-- START OF RECORDS SHOWN --

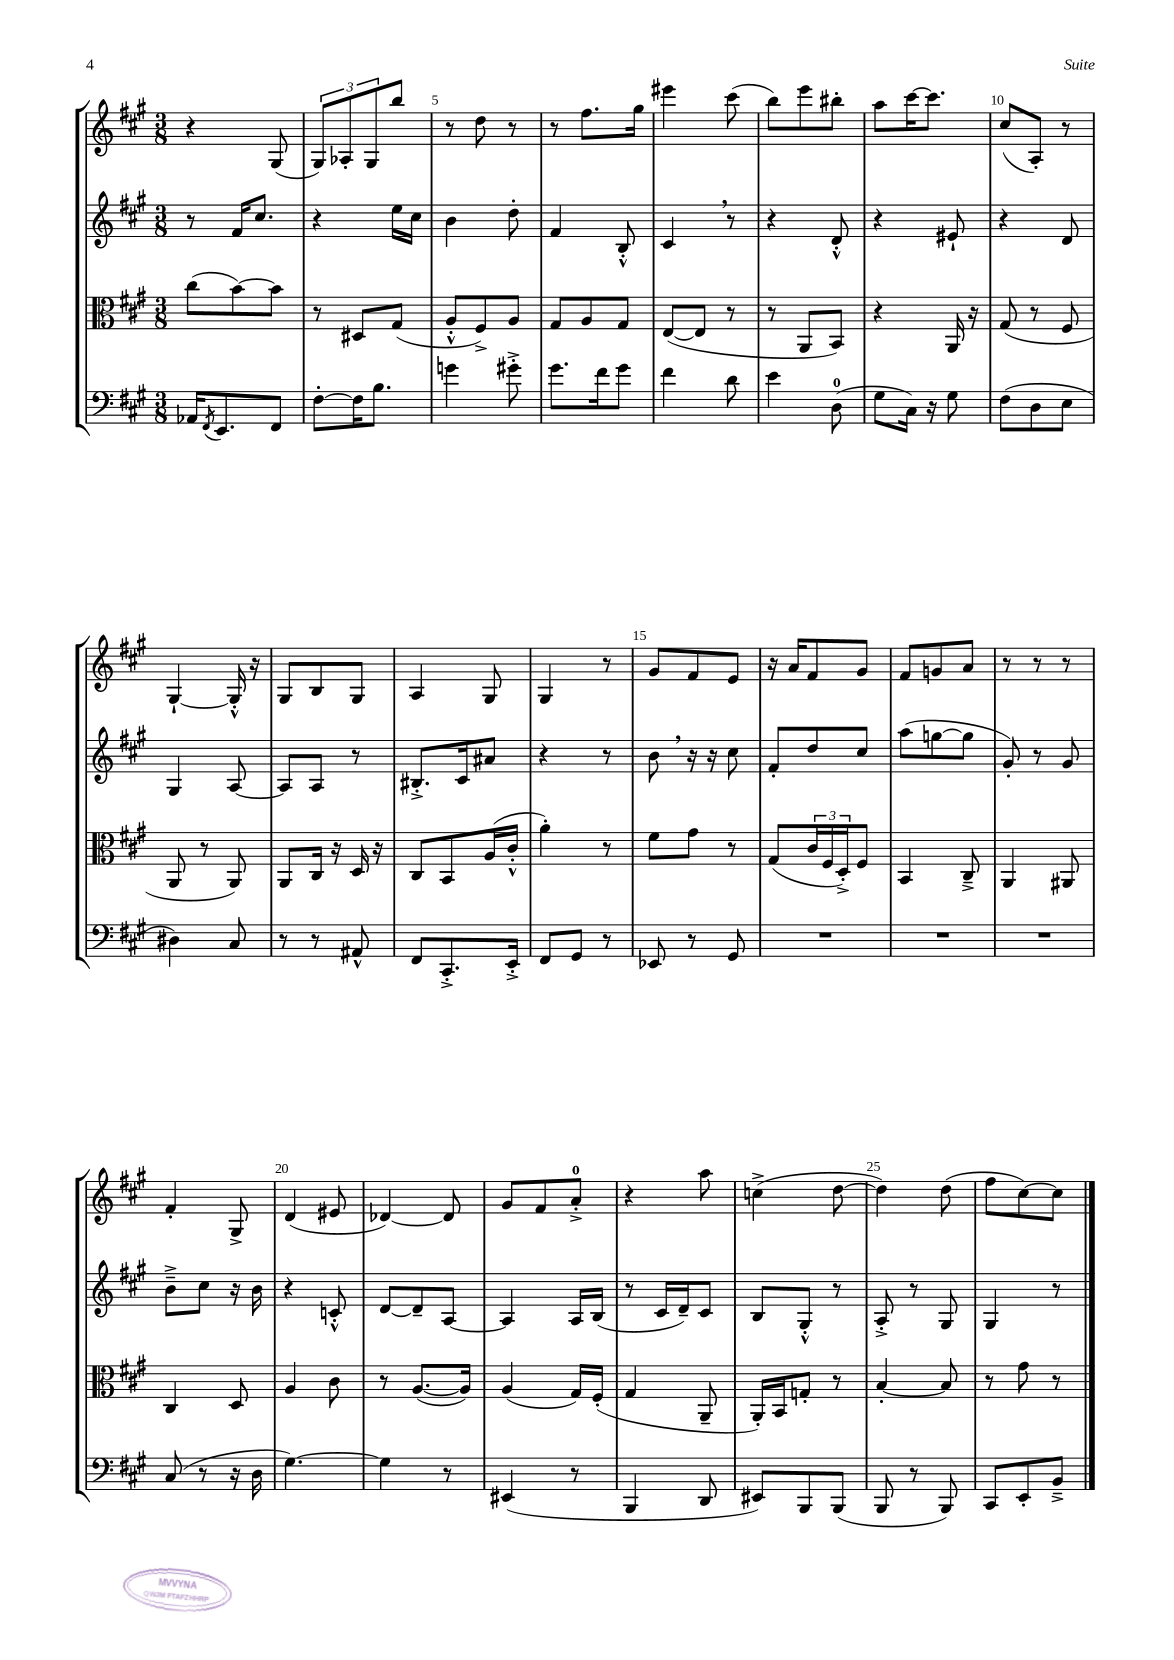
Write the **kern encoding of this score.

**kern	**kern	**kern	**kern
*staff4	*staff3	*staff2	*staff1
*clefF4	*clefC3	*clefG2	*clefG2
*k[f#c#g#]	*k[f#c#g#]	*k[f#c#g#]	*k[f#c#g#]
*M3/8	*M3/8	*M3/8	*M3/8
16AA-	(8cc#	8r	4r
8qFF#	.	.	.
8.EE	.	.	.
.	[8b)	16f#	.
.	.	8.cc#	.
8FF#	8b]	.	(8G#
=	=	=	=
[8F#'	8r	4r	12G#)
.	.	.	12A-'
16F#]	8D#	.	.
.	.	.	12G#
8.B	.	.	.
.	(8G#	16ee	8bb
.	.	16cc#	.
=	=	=	=
4g	8A'^^	4b	8r
.	8F#^)	.	8dd
8g#'^	8A	8dd'	8r
=	=	=	=
8.g#	8G#	4f#	8r
.	8A	.	8.ff#
16f#	.	.	.
8g#	8G#	8B'^^	.
.	.	.	16gg#
=	=	=	=
4f#	([8E	4c#	4eee#
.	8E]	.	.
8d	8r	8r	(8ccc#
=	=	=	=
4e	8r	4r	8bb)
.	8AA	.	8eee
(8D	8BB)	8d'^^	8bb#'
=	=	=	=
8G#	4r	4r	8aa
16C#)	.	.	[16ccc#
16r	.	.	8.ccc#]
8G#	16AA	8e#`	.
.	16r	.	.
=	=	=	=
(8F#	(8G#	4r	(8cc#
8D	8r	.	8A')
8E	8F#	8d	8r
=	=	=	=
4D#)	8AA	4G#	[4G#`
.	8r	.	.
8C#	8AA)	[8A	16G#'^^]
.	.	.	16r
=	=	=	=
8r	8AA	8A]	8G#
8r	16C#	8A	8B
.	16r	.	.
8AA#^^	16D	8r	8G#
.	16r	.	.
=	=	=	=
8FF#	8C#	8.B#'^	4A
8.CC#'^	8BB	.	.
.	.	16c#	.
.	(16A	8a#	8G#
16EE'^	16c#'^^	.	.
=	=	=	=
8FF#	4a')	4r	4G#
8GG#	.	.	.
8r	8r	8r	8r
=	=	=	=
8EE-	8f#	8b	8g#
8r	8g#	16r	8f#
.	.	16r	.
8GG#	8r	8cc#	8e
=	=	=	=
4.r	(8G#	8f#'	16r
.	.	.	16a
.	24c#	8dd	8f#
.	24F#	.	.
.	24D'^)	.	.
.	8F#	8cc#	8g#
=	=	=	=
4.r	4BB	(8aa	8f#
.	.	[8gg	8g
.	8C#~^	8gg]	8a
=	=	=	=
4.r	4AA	8g#')	8r
.	.	8r	8r
.	8AA#	8g#	8r
=	=	=	=
(8C#	4C#	8b~^	4f#'
8r	.	8cc#	.
16r	8D	16r	8G#^
16D	.	16b	.
=	=	=	=
[4.G#)	4A	4r	(4d
.	8c#	8c'^^	8e#
=	=	=	=
4G#]	8r	[8d	[4d-)
.	([8.A	8d~]	.
8r	.	[8A	8d-]
.	16A])	.	.
=	=	=	=
(4EE#	(4A	4A]	8g#
.	.	.	8f#
8r	16G#)	16A	8a'^
.	(16F#'	(16B	.
=	=	=	=
4BBB	4G#	8r	4r
.	.	16c#	.
.	.	16d~)	.
8DD	8AA~	8c#	8aa
=	=	=	=
8EE#)	16AA')	8B	(4cc^
.	16BB	.	.
8BBB	8G'	8G#'^^	.
(8BBB	8r	8r	[8dd
=	=	=	=
8BBB	[4B'	8A'^	4dd])
8r	.	8r	.
8BBB)	8B]	8G#	(8dd
=	=	=	=
8CC#	8r	4G#	8ff#
8EE'	8g#	.	[8cc#)
8BB~^	8r	8r	8cc#]
==	==	==	==
*-	*-	*-	*-
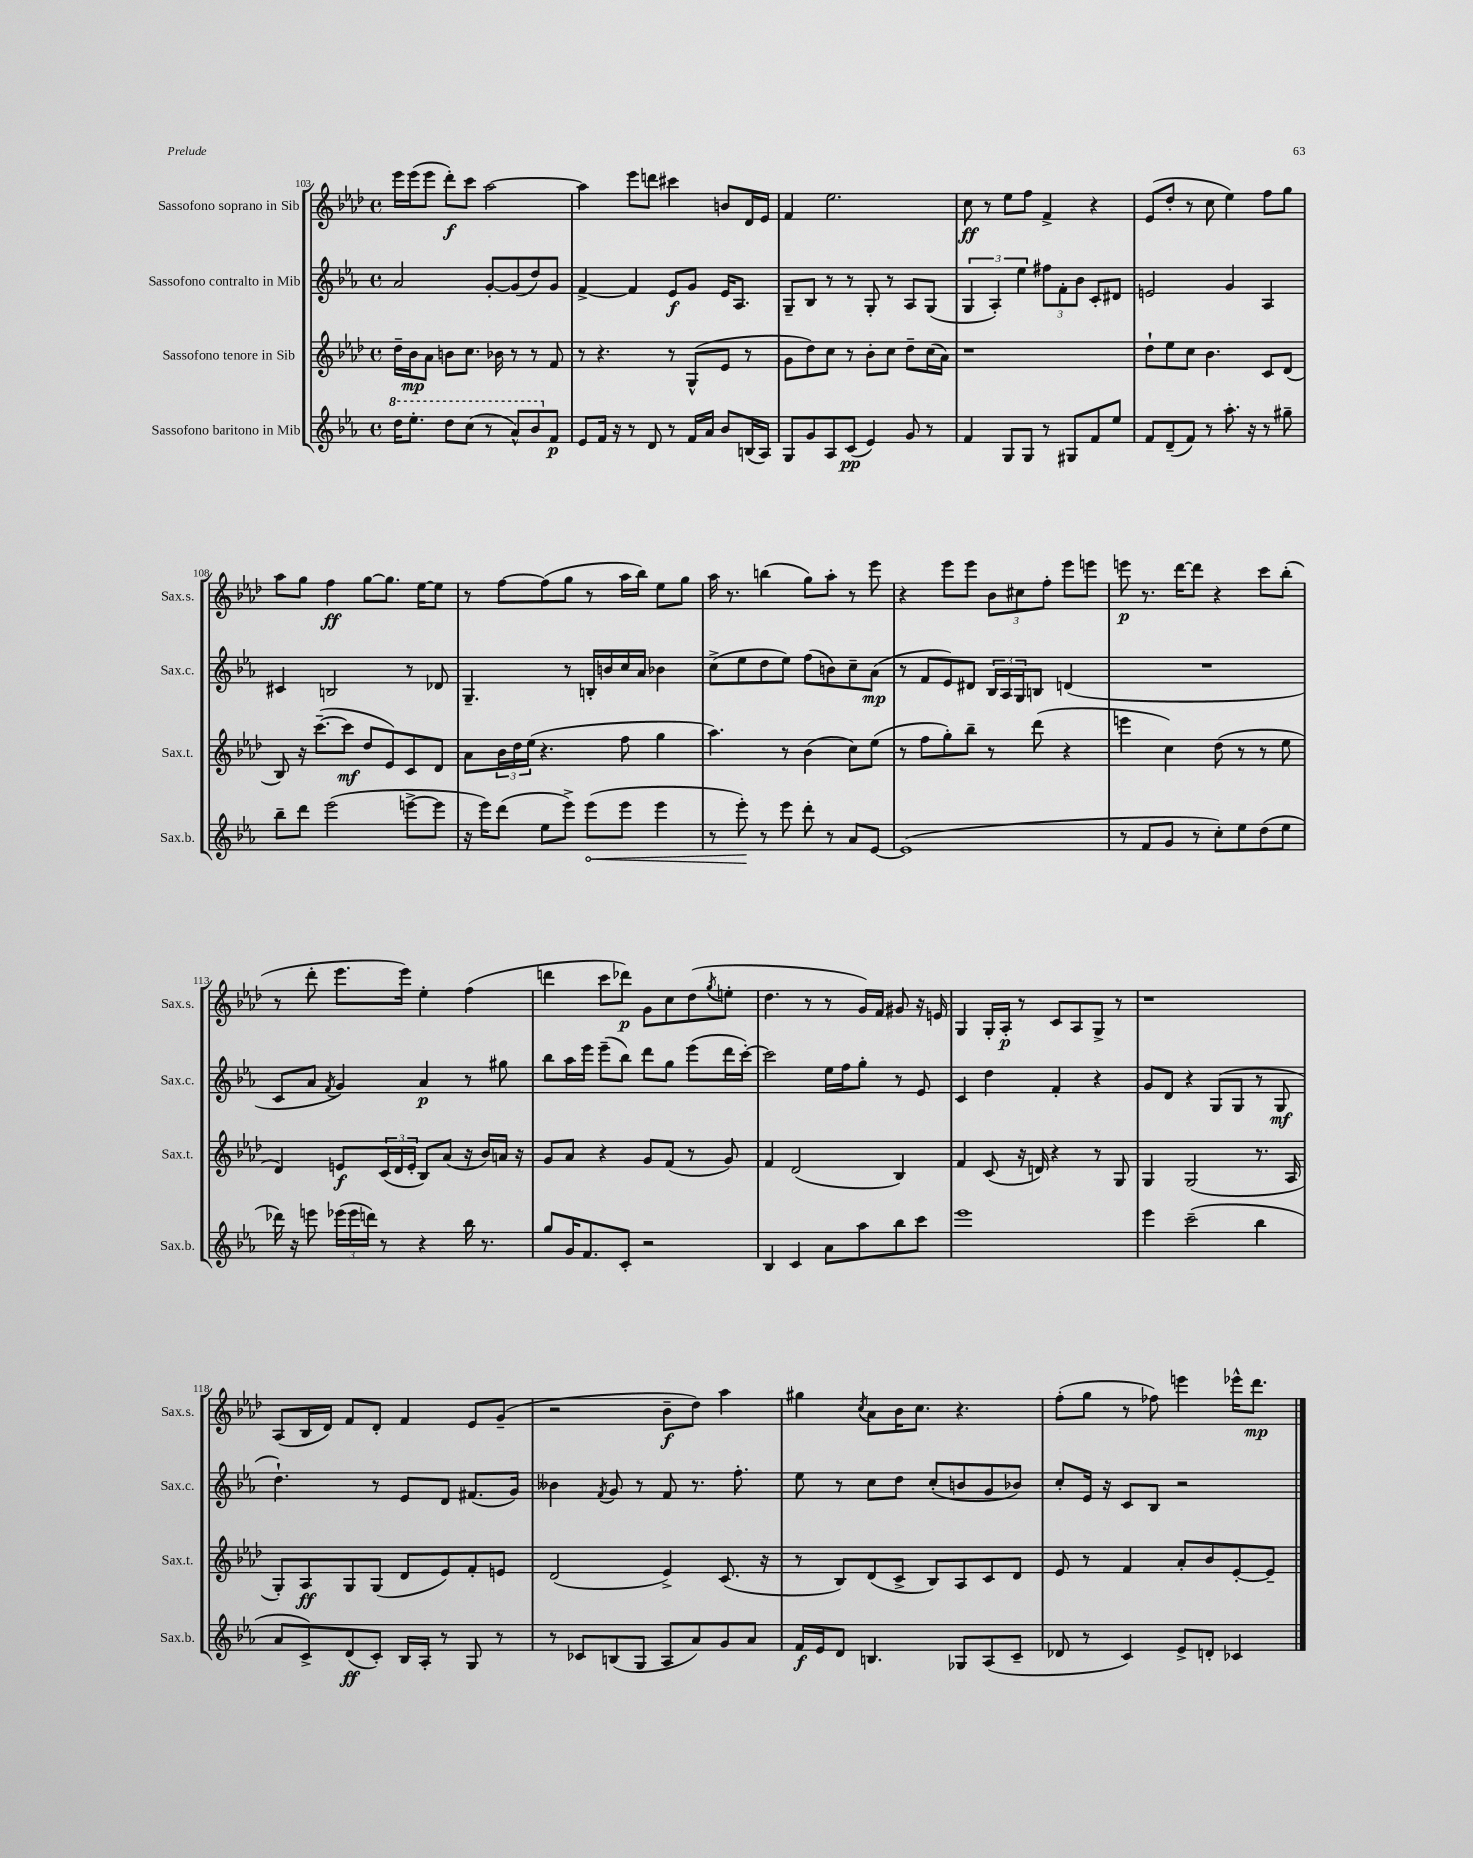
<<
\new StaffGroup <<
\new Staff = "s0" \with { instrumentName = "Sassofono soprano in Sib" shortInstrumentName = "Sax.s." } {
    \clef treble \key aes \major \defaultTimeSignature \time 4/4
    ees'''16 ees'''16( ees'''8 des'''8-.\f) c'''8 aes''2~ |
    aes''4 ees'''8 d'''8 cis'''4 b'8 des'16 ees'16 |
    f'4 ees''2. |
    c''8\ff r8 ees''8 f''8 f'4-> r4 |
    ees'8( des''8-. r8 c''8 ees''4) f''8 g''8 |
    aes''8 g''8 f''4\ff g''8~ g''8. ees''16~ ees''8 |
    r8 f''8~ f''8( g''8 r8 aes''16 bes''16) ees''8 g''8 |
    aes''16 r8. b''4( g''8) aes''8-. r8 ees'''8 |
    r4 ees'''8 ees'''8 \tuplet 3/2 { bes'8 cis''8 f''8-. } ees'''8 e'''8 |
    e'''8\p r8. des'''16~ des'''8 r4 c'''8 bes''8-.( |
    r8 des'''8-. ees'''8. ees'''16) ees''4-. f''4( |
    d'''4 c'''8 des'''8\p) g'8 c''8 des''8( \acciaccatura { g''8 } e''8-. |
    des''4. r8 r8 g'16) f'16 gis'8 r16 e'16 |
    g4 g16-. aes16-.\p r8 c'8 aes8 g8-> r8 |
    r1 |
    aes8( bes16 des'16) f'8 des'8-. f'4 ees'8 g'8--( |
    r2 bes'8--\f des''8) aes''4 |
    gis''4 \acciaccatura { c''8 } aes'8 bes'16 c''8. r4. |
    f''8-.( g''8 r8 fes''8) e'''4 ees'''16-^ des'''8.\mp \bar "|." |
}
\new Staff = "s1" \with { instrumentName = "Sassofono contralto in Mib" shortInstrumentName = "Sax.c." } {
    \clef treble \key ees \major \defaultTimeSignature \time 4/4
    aes'2 g'8~-. g'8( d''8) g'8 |
    f'4~-> f'4 ees'8\f g'8 ees'16 aes8. |
    g8-- bes8 r8 r8 g8-. r8 aes8 g8( |
    \tuplet 3/2 { g4 aes4-.) ees''4 } \tuplet 3/2 { fis''8 f'8-. bes'8 } c'8-. dis'8 |
    e'2 g'4 aes4 |
    cis'4 b2 r8 des'8 |
    g4.-- r8 b16-. b'16 c''16 aes'16 bes'4 |
    c''8->( ees''8 d''8 ees''8) f''8( b'8) c''8-- aes'8\mp( |
    r8 f'8 ees'8) dis'8 \tuplet 3/2 { bes16 aes16 g16 } b8 d'4( |
    R1 |
    c'8 aes'8 \acciaccatura { f'8 } g'4) aes'4\p r8 gis''8 |
    bes''8 aes''16 ees'''16 ees'''8--( bes''8) d'''8 g''8 ees'''8( d'''16 c'''16~-.) |
    c'''2 ees''16 f''16 g''8-. r8 ees'8 |
    c'4 d''4 f'4-. r4 |
    g'8 d'8 r4 g8( g8 r8 g8\mf |
    d''4.-!) r8 ees'8 d'8 fis'8.( g'16) |
    beses'4 \acciaccatura { f'8 } g'8 r8 f'8 r8. f''8.-. |
    ees''8 r8 c''8 d''8 c''8-.( b'8 g'8 bes'8) |
    c''8-. ees'16 r16 c'8 bes8 r2 \bar "|." |
}
\new Staff = "s2" \with { instrumentName = "Sassofono tenore in Sib" shortInstrumentName = "Sax.t." } {
    \clef treble \key aes \major \defaultTimeSignature \time 4/4
    des''16-- bes'16\mp aes'8 b'8 c''8. bes'16 r8 r8 f'8 |
    r8 r4. r8 g8-^( ees'8 r8 |
    g'8 des''8) c''8 r8 bes'8-. c''8 des''8-- c''16( aes'16) |
    r1 |
    des''8-! ees''8 c''8 bes'4. c'8 des'8( |
    bes8) r16 c'''8.~--( c'''8\mf des''8 ees'8) c'8 des'8 |
    aes'8 \tuplet 3/2 { bes'16 des''16 ees''16( } r4. f''8 g''4 |
    aes''4.) r8 bes'4( c''8) ees''8( |
    r8 f''8 g''8-.) bes''8-- r8 des'''8( r4 |
    e'''4 c''4) des''8( r8 r8 ees''8 |
    des'4) e'8\f \tuplet 3/2 { c'16( des'16 e'16-. } bes8) aes'8( r16 bes'16) a'16 r16 |
    g'8 aes'8 r4 g'8 f'8( r8 g'8) |
    f'4 des'2( bes4) |
    f'4 c'8( r16 d'16) r4 r8 g8 |
    g4 g2( r8. aes16 |
    g8-.) aes8\ff g8 g8( des'8 ees'8) f'8-. e'8 |
    des'2( ees'4->) c'8.( r16 |
    r8 bes8) des'8( c'8-> bes8) aes8 c'8 des'8 |
    ees'8 r8 f'4 aes'8-. bes'8 ees'8~-. ees'8-- \bar "|." |
}
\new Staff = "s3" \with { instrumentName = "Sassofono baritono in Mib" shortInstrumentName = "Sax.b." } {
    \clef treble \key ees \major \defaultTimeSignature \time 4/4
    \ottava #1 d'''16 ees'''8.-. d'''8 c'''8( r8 aes''8-^) bes''8 \ottava #0 f'8\p |
    ees'8 f'16 r16 r8 d'8 r8 f'16 aes'16 bes'8 b16( aes16) |
    g8 g'8 aes8 c'8\pp( ees'4) g'8 r8 |
    f'4 g8 g8 r8 gis8 f'8 ees''8 |
    f'8 d'8--( f'8) r8 aes''8.-. r16 r8 gis''8-- |
    bes''8-- d'''8 ees'''2( e'''8~-> e'''8 |
    r16 ees'''16) d'''8( ees''8 ees'''8->) \once \override Hairpin.circled-tip = ##t ees'''8\<( ees'''8 ees'''4 |
    r8 ees'''8-.\!) r8 ees'''8 d'''8-. r8 aes'8 ees'8~ |
    ees'1( |
    r8 f'8 g'8 r8 c''8-.) ees''8 d''8( ees''8 |
    des'''16) r16 e'''8 \tuplet 3/2 { ees'''16( ees'''16 d'''16) } r8 r4 bes''16 r8. |
    g''8 g'16 f'8. c'8-. r2 |
    bes4 c'4 aes'8 aes''8 bes''8 c'''8 |
    ees'''1 |
    ees'''4 c'''2--( bes''4 |
    aes'8 c'8->) d'8\ff( c'8-.) bes16 aes16-. r8 g8 r8 |
    r8 ces'8 b8( g8 aes8 aes'8) g'8 aes'8 |
    f'16\f ees'16 d'8 b4. ges8 aes8( c'8-- |
    des'8 r8 c'4) ees'8-> d'8-. ces'4 \bar "|." |
}
>>
>>
\layout { \context { \Score currentBarNumber = #103 } }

-- END OF RECORDS SHOWN --

WRITTEN EXERCISE: Please pick out every line in the items above that contains the word "acciaccatura", and copy each one.

WRITTEN ANSWER:
    d'''4 c'''8 des'''8\p) g'8 c''8 des''8( \acciaccatura { g''8 } e''8-. |
    gis''4 \acciaccatura { c''8 } aes'8 bes'16 c''8. r4. |
    c'8 aes'8 \acciaccatura { f'8 } g'4) aes'4\p r8 gis''8 |
    beses'4 \acciaccatura { f'8 } g'8 r8 f'8 r8. f''8.-. |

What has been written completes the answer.